Work to do:
Render each line of the listing below as a numbered list, skipping blank lines and leaving the pictures out.

>> START

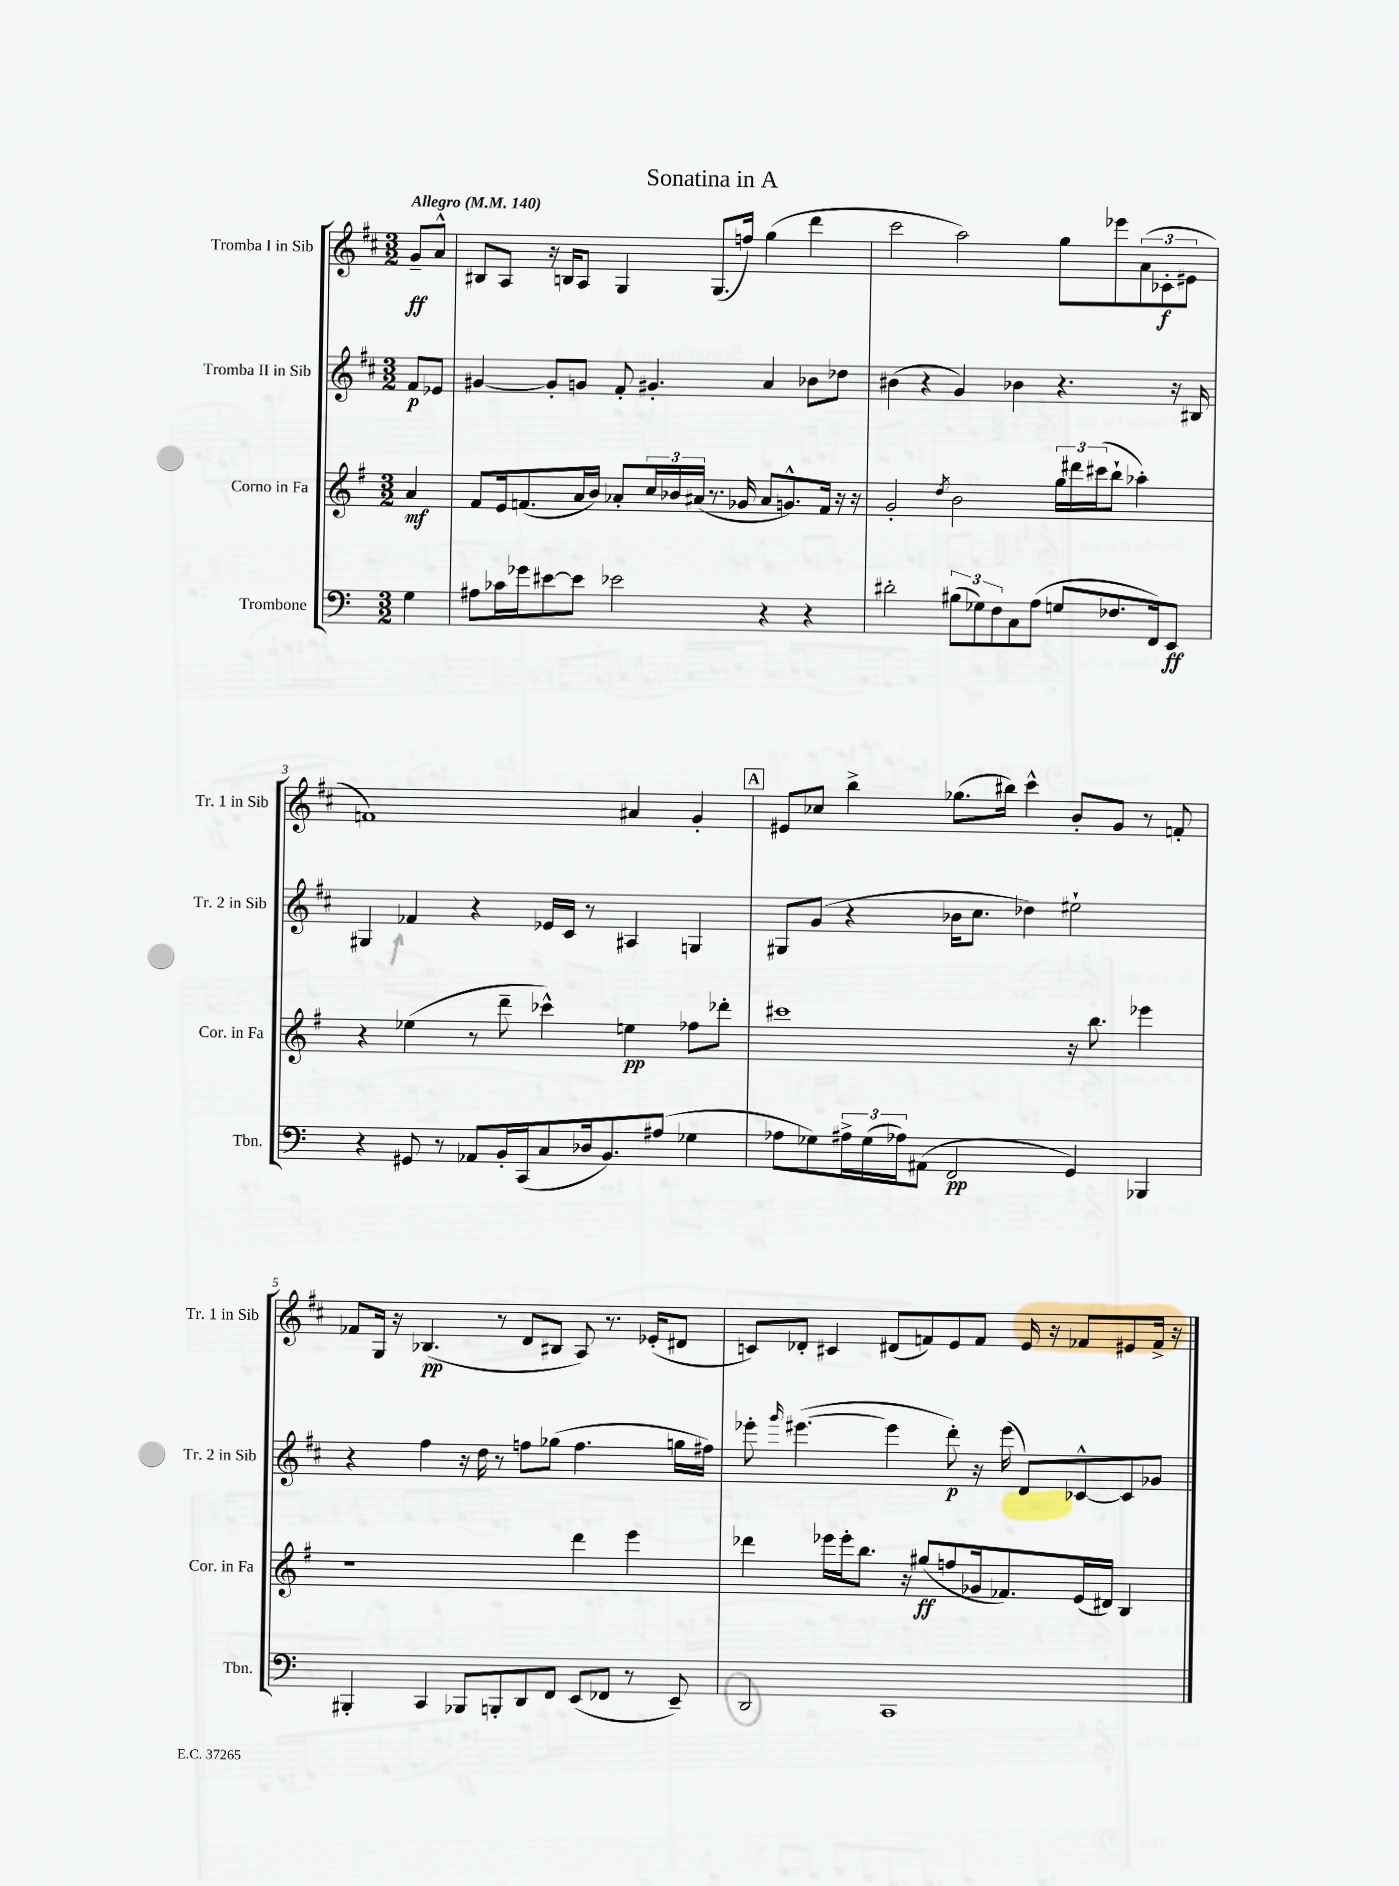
\header { title = "Sonatina in A" }
<<
\new StaffGroup <<
\new Staff = "s0" \with { instrumentName = "Tromba I in Sib" shortInstrumentName = "Tr. 1 in Sib" } {
    \clef treble \key d \major \numericTimeSignature \time 3/2 \partial 4 \tempo "Allegro" 4 = 140
    g'8--\ff a'8-^ |
    bis8 a8 r16 b16 a8 g4 g8.( f''16) g''4( d'''4 |
    cis'''2 a''2) g''8 ees'''8 \tuplet 3/2 { a'8( ces'8-.\f eis'8 } |
    f'1) ais'4 g'4-. |
    \mark \markup { \box "A" } eis'8 ces''8 b''4-> ges''8.( bis''16) cis'''4-^ b'8-. g'8 r8 f'8-. |
    fes'8 g16 r16 bes4.\pp( r8 d'8 bis8 a8) r8. ees'16-.( dis'8 |
    c'8) des'8-. cis'4 dis'8( f'8) e'8 f'8 e'16 r16 fes'8 eis'8 fes'16-> r16 \bar "|." |
}
\new Staff = "s1" \with { instrumentName = "Tromba II in Sib" shortInstrumentName = "Tr. 2 in Sib" } {
    \clef treble \key d \major \numericTimeSignature \time 3/2 \partial 4
    fis'8\p ees'8 |
    gis'4~ gis'8-. g'8 fis'8-. gis'4.-. a'4 bes'8 des''8 |
    bis'4( r4 g'4) bes'4 r4. r16 bis16 |
    gis4 fes'4 r4 ees'16 cis'16 r8 ais4 g4 |
    \mark \markup { \box "A" } gis8 g'8( r4 bes'16 cis''8. des''4) eis''2-! |
    r4 fis''4 r16 d''16 r8 f''8 ges''8( f''4. g''16 fis''16) |
    ees'''8-. \grace { g'''16 } eis'''4.~( eis'''4 d'''8-.\p) r16 eis'''16( d'8) ces'8~-^ ces'8 ges'8 \bar "|." |
}
\new Staff = "s2" \with { instrumentName = "Corno in Fa" shortInstrumentName = "Cor. in Fa" } {
    \clef treble \key g \major \numericTimeSignature \time 3/2 \partial 4
    a'4\mf |
    fis'8 e'16 f'8.( a'16 b'16) aes'8-. \tuplet 3/2 { c''16 bes'16 ais'16( } r8. ges'16 ais'8 g'8.-^) f'16 r16 r16 |
    g'2-. \acciaccatura { d''8 } b'2 \tuplet 3/2 { g''16 dis'''16 cis'''16( } b''8-! aes''4-.) |
    r4 ees''4( r8 d'''8-- ces'''4-^) e''4\pp fes''8 des'''8-. |
    \mark \markup { \box "A" } cis'''1 r16 b''8. ees'''4 |
    r1 d'''4 e'''4 |
    des'''4 ees'''16 ees'''16-. b''8. r16 gis''8\ff( f''8 ges'16 fes'8.) e'16( dis'16) b4 \bar "|." |
}
\new Staff = "s3" \with { instrumentName = "Trombone" shortInstrumentName = "Tbn." } {
    \clef bass \key c \major \numericTimeSignature \time 3/2 \partial 4
    g4 |
    ais8 ces'16 ges'16 eis'8~ eis'8 ees'2 r4 r4 |
    dis'2-. \tuplet 3/2 { bis8( ges8) f8 } c8 a8( g8 fes8. f,16) e,8\ff |
    r4 gis,8 r8 aes,8 b,16-. c,16( c8 des16 b,8.) ais8( ges4 |
    \mark \markup { \box "A" } aes8 ges8) \tuplet 3/2 { ais16-> ges16( aes16) } ais,8( f,2\pp g,4) bes,,4 |
    bis,,4-. c,4 bes,,8 b,,8-. d,8 f,8 e,8( fes,8 r8 e,8--) |
    d,2 c,1 \bar "|." |
}
>>
>>
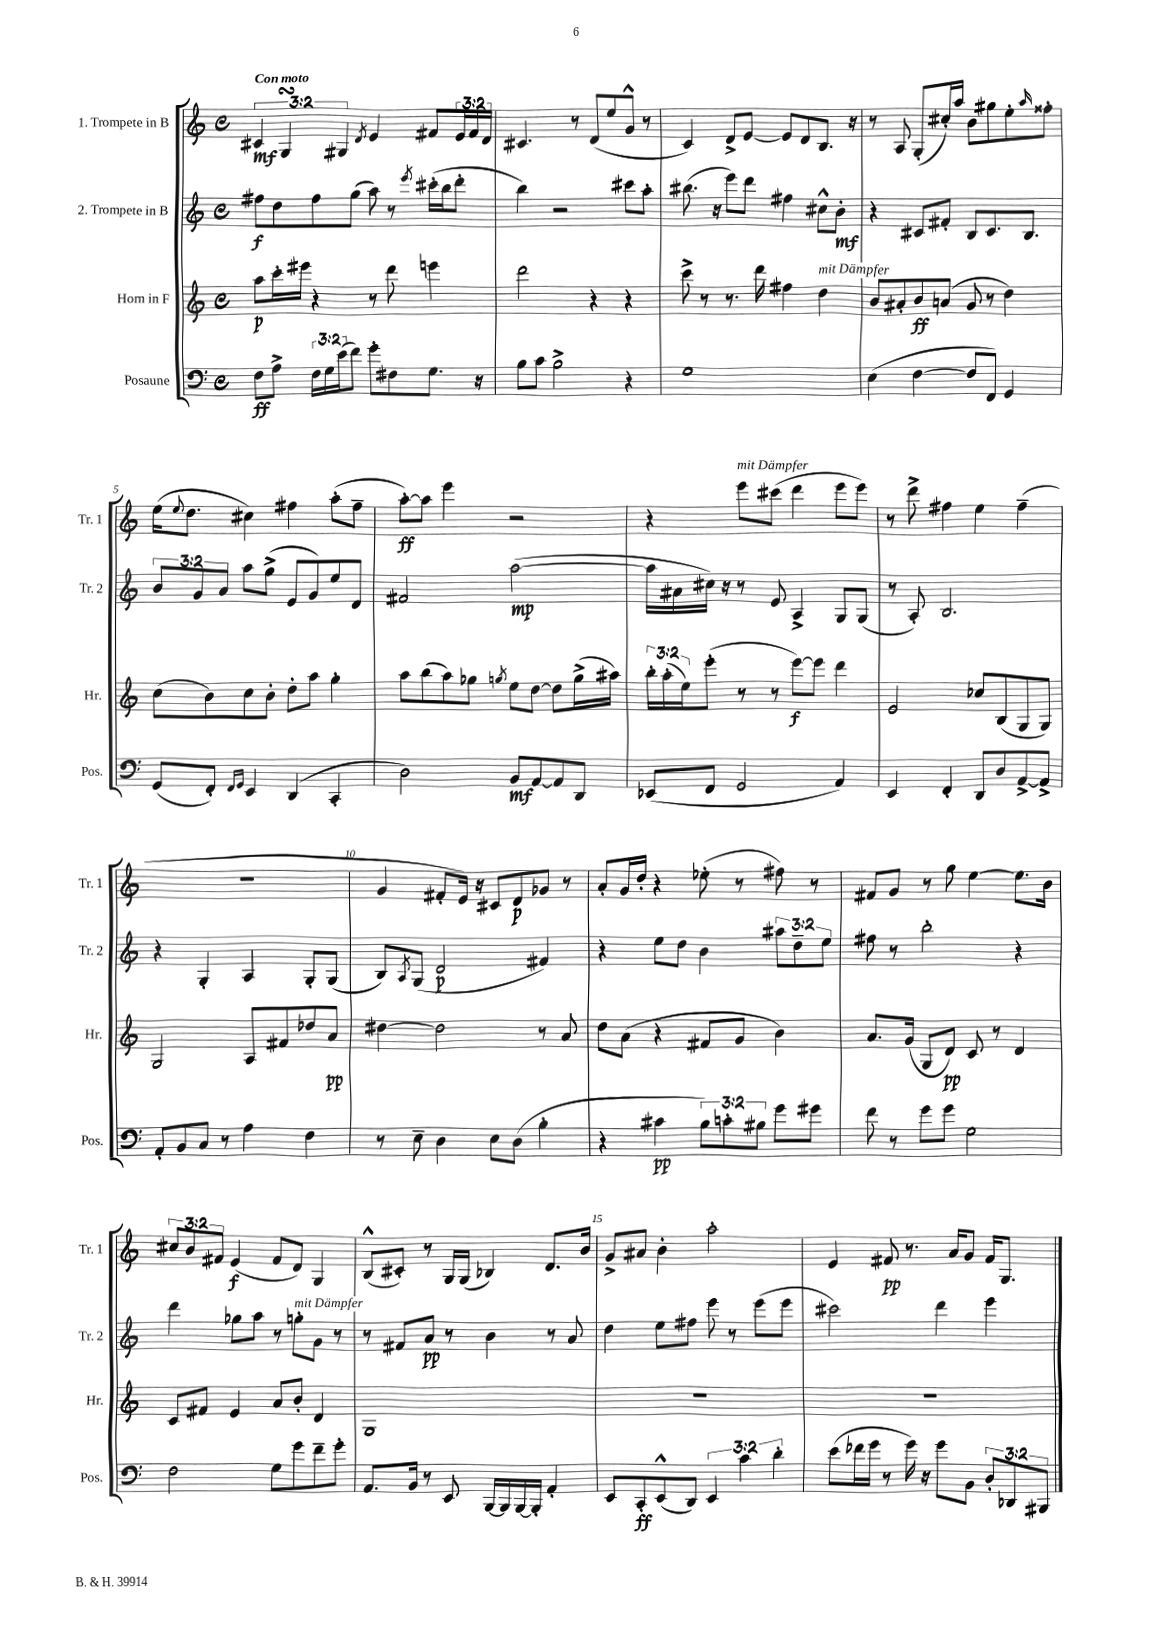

>> END

Result of the task:
1. \header { title = "Sonatina in A" }
2. <<
3. \new StaffGroup <<
4. \new Staff = "s0" \with { instrumentName = "Tromba I in Sib" shortInstrumentName = "Tr. 1 in Sib" } {
5.     \clef treble \key d \major \numericTimeSignature \time 3/2 \partial 4 \tempo "Allegro" 4 = 140
6.     g'8--\ff a'8-^ |
7.     bis8 a8 r16 b16 a8 g4 g8.( f''16) g''4( d'''4 |
8.     cis'''2 a''2) g''8 ees'''8 \tuplet 3/2 { a'8( ces'8-.\f eis'8 } |
9.     f'1) ais'4 g'4-. |
10.     \mark \markup { \box "A" } eis'8 ces''8 b''4-> ges''8.( bis''16) cis'''4-^ b'8-. g'8 r8 f'8-. |
11.     fes'8 g16 r16 bes4.\pp( r8 d'8 bis8 a8) r8. ees'16-.( dis'8 |
12.     c'8) des'8-. cis'4 dis'8( f'8) e'8 f'8 e'16 r16 fes'8 eis'8 fes'16-> r16 \bar "|." |
13. }
14. \new Staff = "s1" \with { instrumentName = "Tromba II in Sib" shortInstrumentName = "Tr. 2 in Sib" } {
15.     \clef treble \key d \major \numericTimeSignature \time 3/2 \partial 4
16.     fis'8\p ees'8 |
17.     gis'4~ gis'8-. g'8 fis'8-. gis'4.-. a'4 bes'8 des''8 |
18.     bis'4( r4 g'4) bes'4 r4. r16 bis16 |
19.     gis4 fes'4 r4 ees'16 cis'16 r8 ais4 g4 |
20.     \mark \markup { \box "A" } gis8 g'8( r4 bes'16 cis''8. des''4) eis''2-! |
21.     r4 fis''4 r16 d''16 r8 f''8 ges''8( f''4. g''16 fis''16) |
22.     ees'''8-. \grace { g'''16 } eis'''4.~( eis'''4 d'''8-.\p) r16 eis'''16( d'8) ces'8~-^ ces'8 ges'8 \bar "|." |
23. }
24. \new Staff = "s2" \with { instrumentName = "Corno in Fa" shortInstrumentName = "Cor. in Fa" } {
25.     \clef treble \key g \major \numericTimeSignature \time 3/2 \partial 4
26.     a'4\mf |
27.     fis'8 e'16 f'8.( a'16 b'16) aes'8-. \tuplet 3/2 { c''16 bes'16 ais'16( } r8. ges'16 ais'8 g'8.-^) f'16 r16 r16 |
28.     g'2-. \acciaccatura { d''8 } b'2 \tuplet 3/2 { g''16 dis'''16 cis'''16( } b''8-! aes''4-.) |
29.     r4 ees''4( r8 d'''8-- ces'''4-^) e''4\pp fes''8 des'''8-. |
30.     \mark \markup { \box "A" } cis'''1 r16 b''8. ees'''4 |
31.     r1 d'''4 e'''4 |
32.     des'''4 ees'''16 ees'''16-. b''8. r16 gis''8\ff( f''8 ges'16 fes'8.) e'16( dis'16) b4 \bar "|." |
33. }
34. \new Staff = "s3" \with { instrumentName = "Trombone" shortInstrumentName = "Tbn." } {
35.     \clef bass \key c \major \numericTimeSignature \time 3/2 \partial 4
36.     g4 |
37.     ais8 ces'16 ges'16 eis'8~ eis'8 ees'2 r4 r4 |
38.     dis'2-. \tuplet 3/2 { bis8( ges8) f8 } c8 a8( g8 fes8. f,16) e,8\ff |
39.     r4 gis,8 r8 aes,8 b,16-. c,16( c8 des16 b,8.) ais8( ges4 |
40.     \mark \markup { \box "A" } aes8 ges8) \tuplet 3/2 { ais16-> ges16( aes16) } ais,8( f,2\pp g,4) bes,,4 |
41.     bis,,4-. c,4 bes,,8 b,,8-. d,8 f,8 e,8( fes,8 r8 e,8--) |
42.     d,2 c,1 \bar "|." |
43. }
44. >>
45. >>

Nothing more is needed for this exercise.